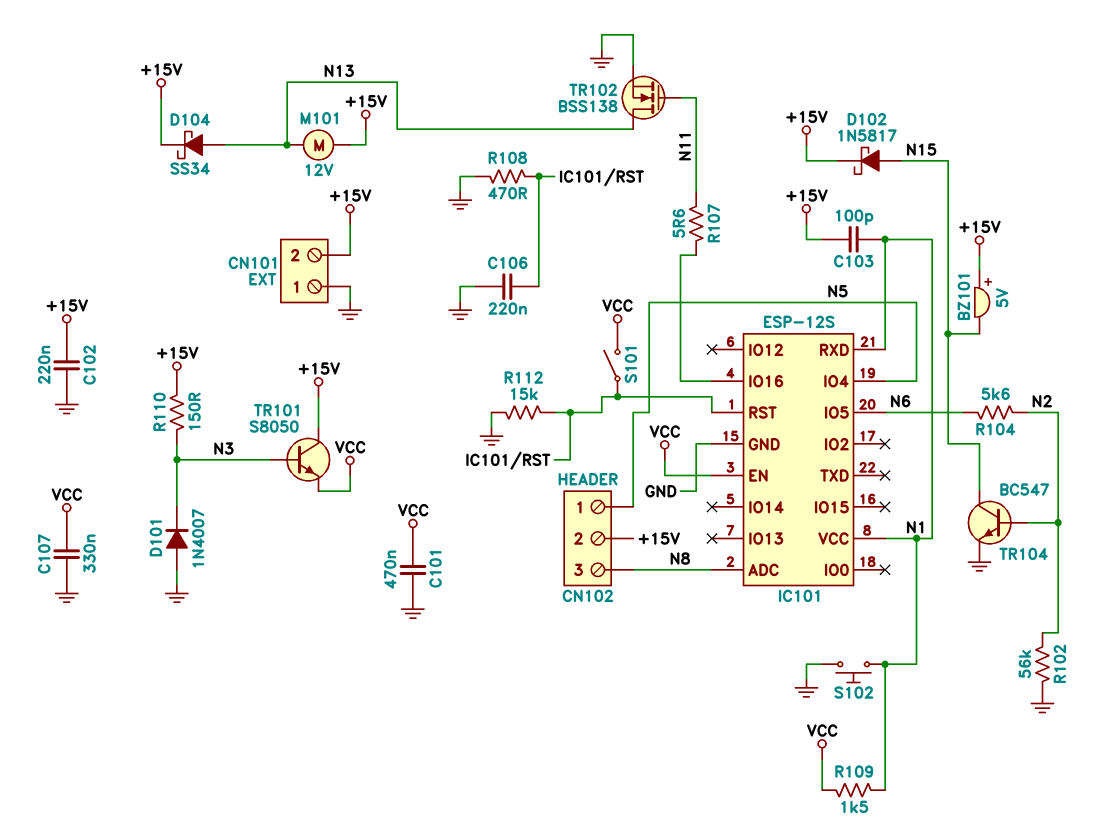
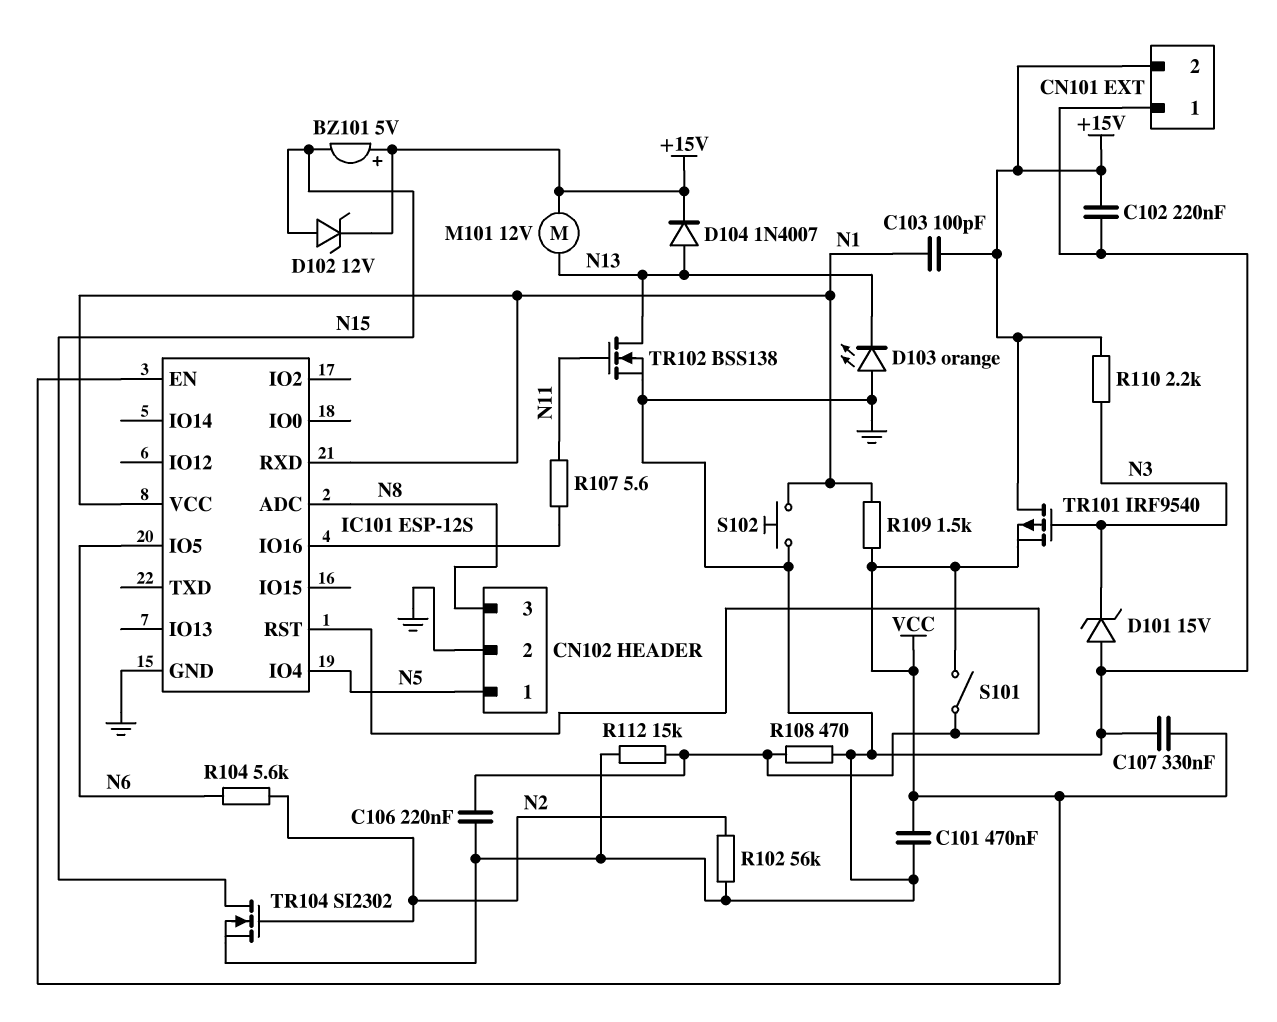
CN102 pin 2: +15V -> GND
D101: diode 1N4007 (A GND, K N3) -> zener 15V (A GND, K N3)
D102: schottky 1N5817 (A N15, K +15V) -> zener 12V (A N15, K +15V)
D103: none -> LED orange (A GND, K N13)
D104: schottky SS34 (A N13, K +15V) -> diode 1N4007 (A N13, K +15V)
R110: 150 (+15V, N3) -> 2.2k (+15V, N3)
TR101: NPN S8050 (B N3, C +15V, E VCC) -> PMOS IRF9540 (G N3, D +15V, S VCC)
TR104: NPN BC547 (B N2, C N15, E GND) -> NMOS SI2302 (G N2, D N15, S GND)

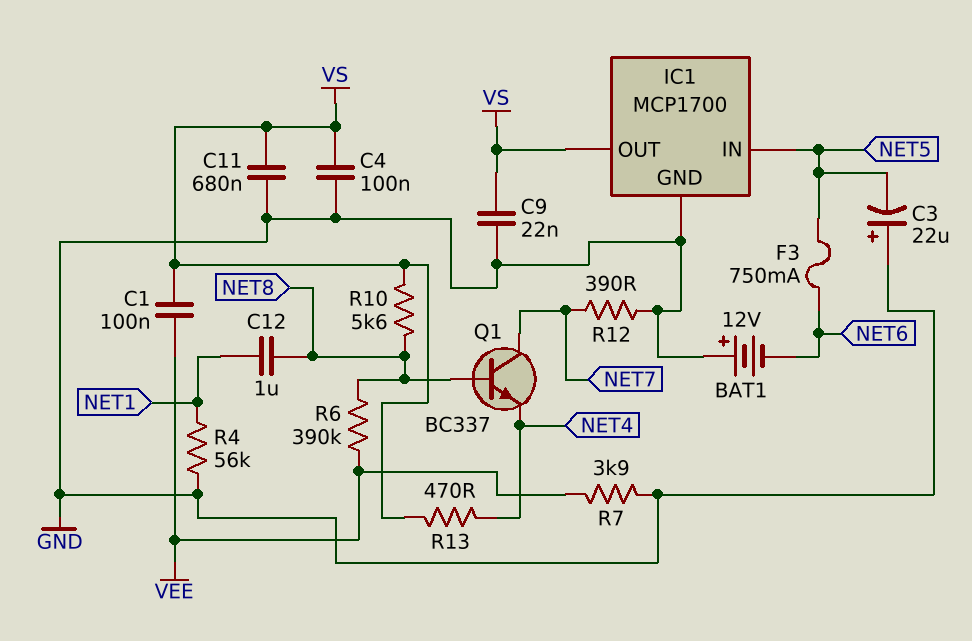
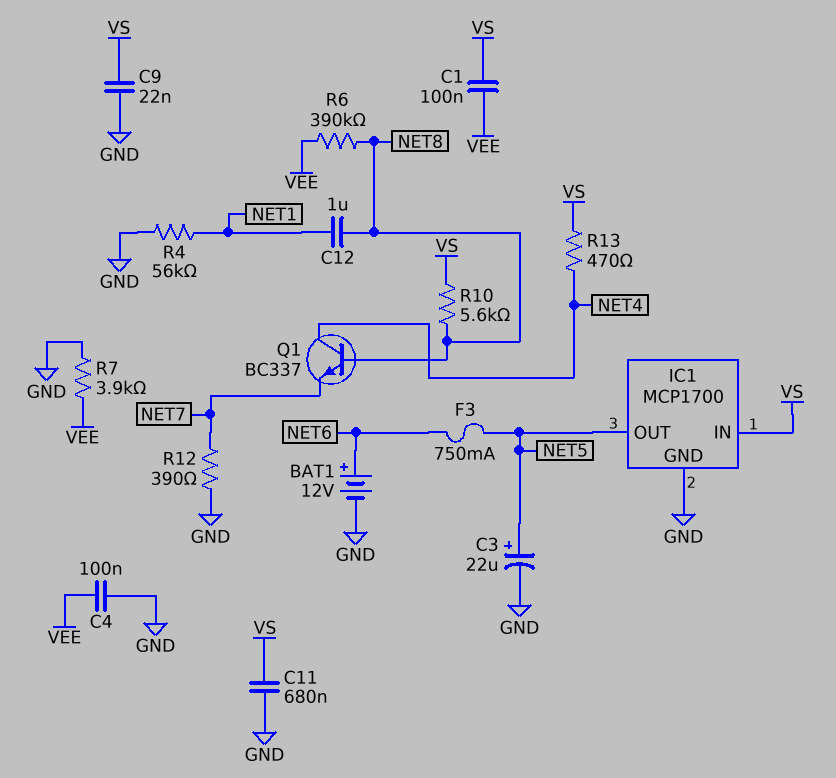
BAT1: 12V (plus GND, minus NET6) -> 12V (plus NET6, minus GND)
C3: 22uF (plus GND, minus NET5) -> 22uF (plus NET5, minus GND)
C4: 100nF (GND, VS) -> 100nF (GND, VEE)
IC1 pin IN: NET5 -> VS
IC1 pin OUT: VS -> NET5
Q1: NPN BC337 (B NET8, C NET7, E NET4) -> NPN BC337 (B NET8, C NET4, E NET7)

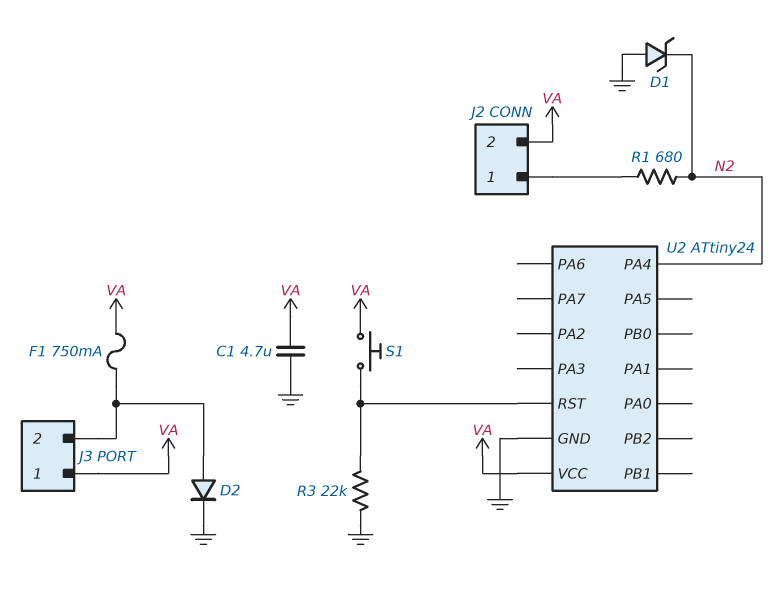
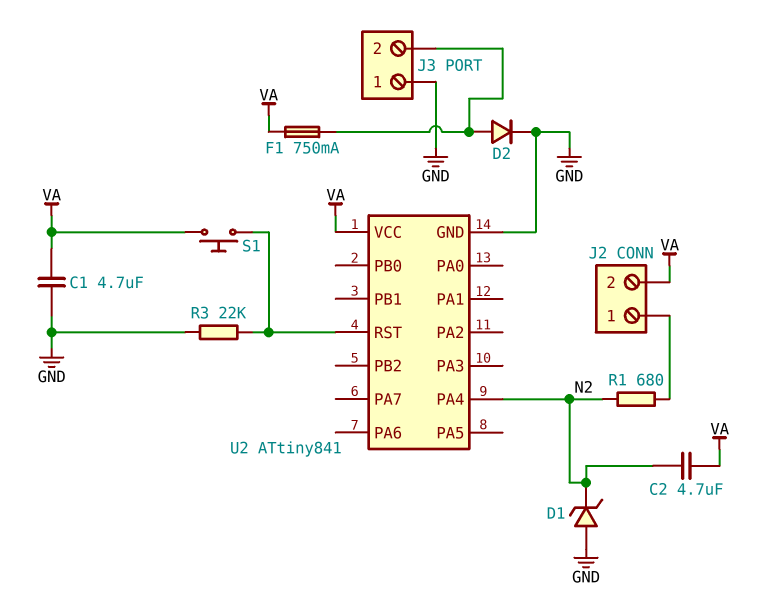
C2: none -> 4.7uF (N2, VA)
J3 pin 1: VA -> GND
U2: ATtiny24 -> ATtiny841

______

# Work to complete
In the answer, give only the lines from the one containing "R110: 150 (+15V, N3) -> 2.2k (+15V, N3)" through the end of the records above, each reproduced exactly. Include no pictures.

# Your response
R110: 150 (+15V, N3) -> 2.2k (+15V, N3)
TR101: NPN S8050 (B N3, C +15V, E VCC) -> PMOS IRF9540 (G N3, D +15V, S VCC)
TR104: NPN BC547 (B N2, C N15, E GND) -> NMOS SI2302 (G N2, D N15, S GND)

BAT1: 12V (plus GND, minus NET6) -> 12V (plus NET6, minus GND)
C3: 22uF (plus GND, minus NET5) -> 22uF (plus NET5, minus GND)
C4: 100nF (GND, VS) -> 100nF (GND, VEE)
IC1 pin IN: NET5 -> VS
IC1 pin OUT: VS -> NET5
Q1: NPN BC337 (B NET8, C NET7, E NET4) -> NPN BC337 (B NET8, C NET4, E NET7)

C2: none -> 4.7uF (N2, VA)
J3 pin 1: VA -> GND
U2: ATtiny24 -> ATtiny841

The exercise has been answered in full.